• Work item:
Only the words of the entries are wanted, repeated exactly and without images.

Change detection data
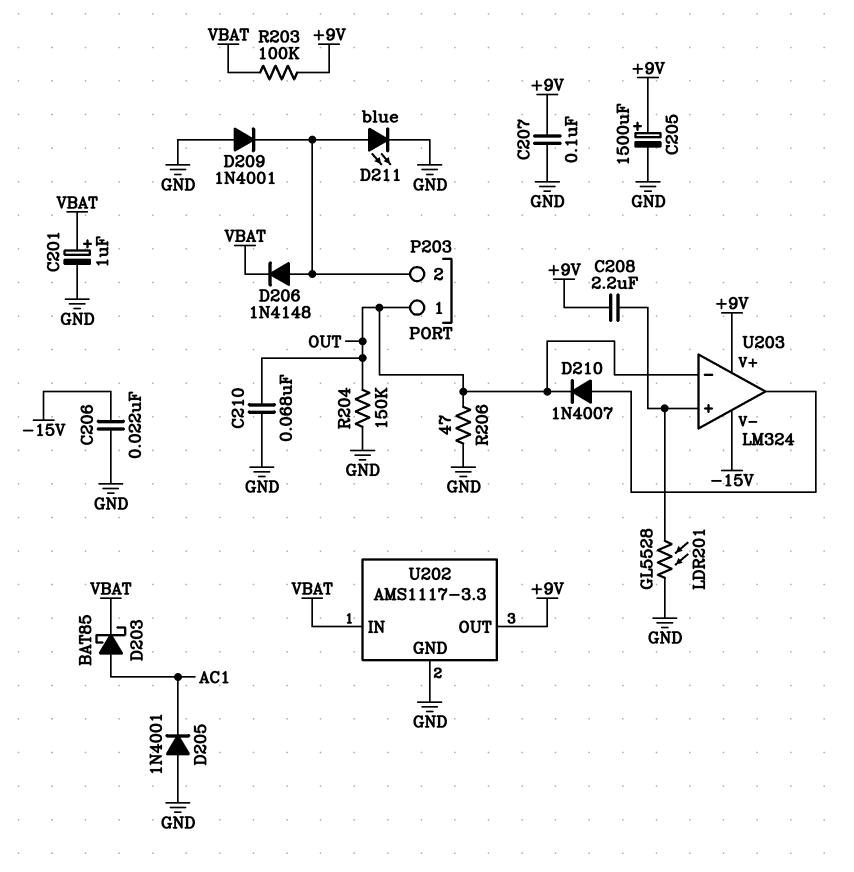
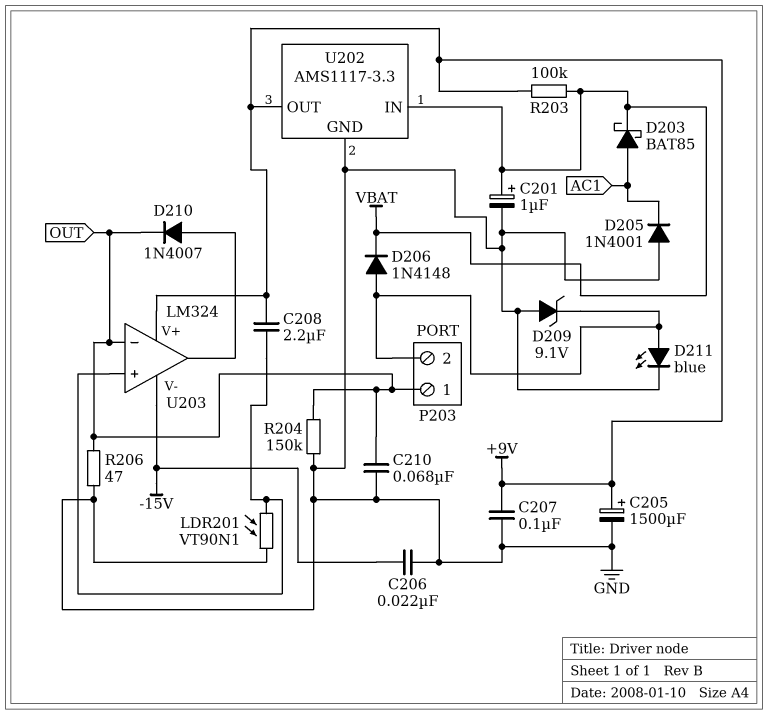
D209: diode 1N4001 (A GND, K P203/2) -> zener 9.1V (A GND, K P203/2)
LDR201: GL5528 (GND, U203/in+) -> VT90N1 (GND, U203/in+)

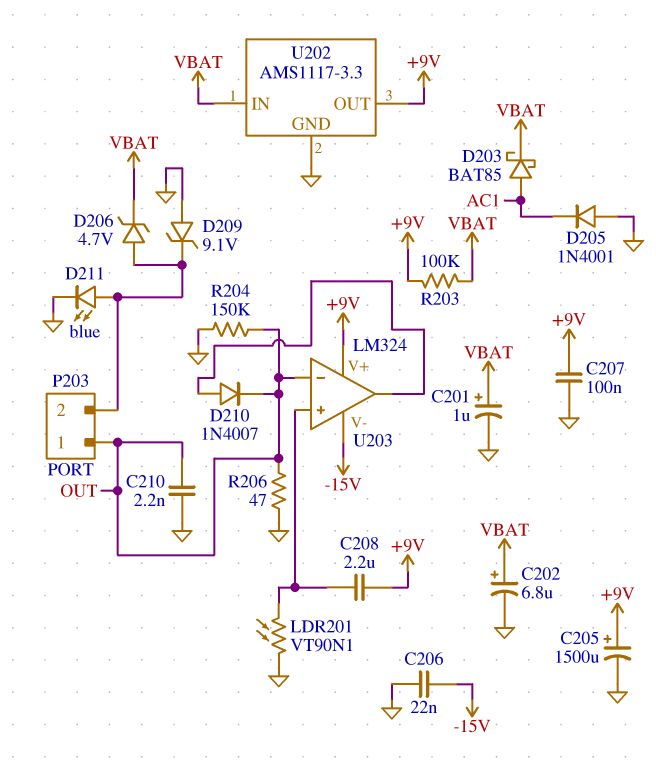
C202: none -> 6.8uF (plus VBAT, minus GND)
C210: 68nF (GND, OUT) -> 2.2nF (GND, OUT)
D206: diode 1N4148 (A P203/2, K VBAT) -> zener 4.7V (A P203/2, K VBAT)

• Problem solution:
D209: diode 1N4001 (A GND, K P203/2) -> zener 9.1V (A GND, K P203/2)
LDR201: GL5528 (GND, U203/in+) -> VT90N1 (GND, U203/in+)

C202: none -> 6.8uF (plus VBAT, minus GND)
C210: 68nF (GND, OUT) -> 2.2nF (GND, OUT)
D206: diode 1N4148 (A P203/2, K VBAT) -> zener 4.7V (A P203/2, K VBAT)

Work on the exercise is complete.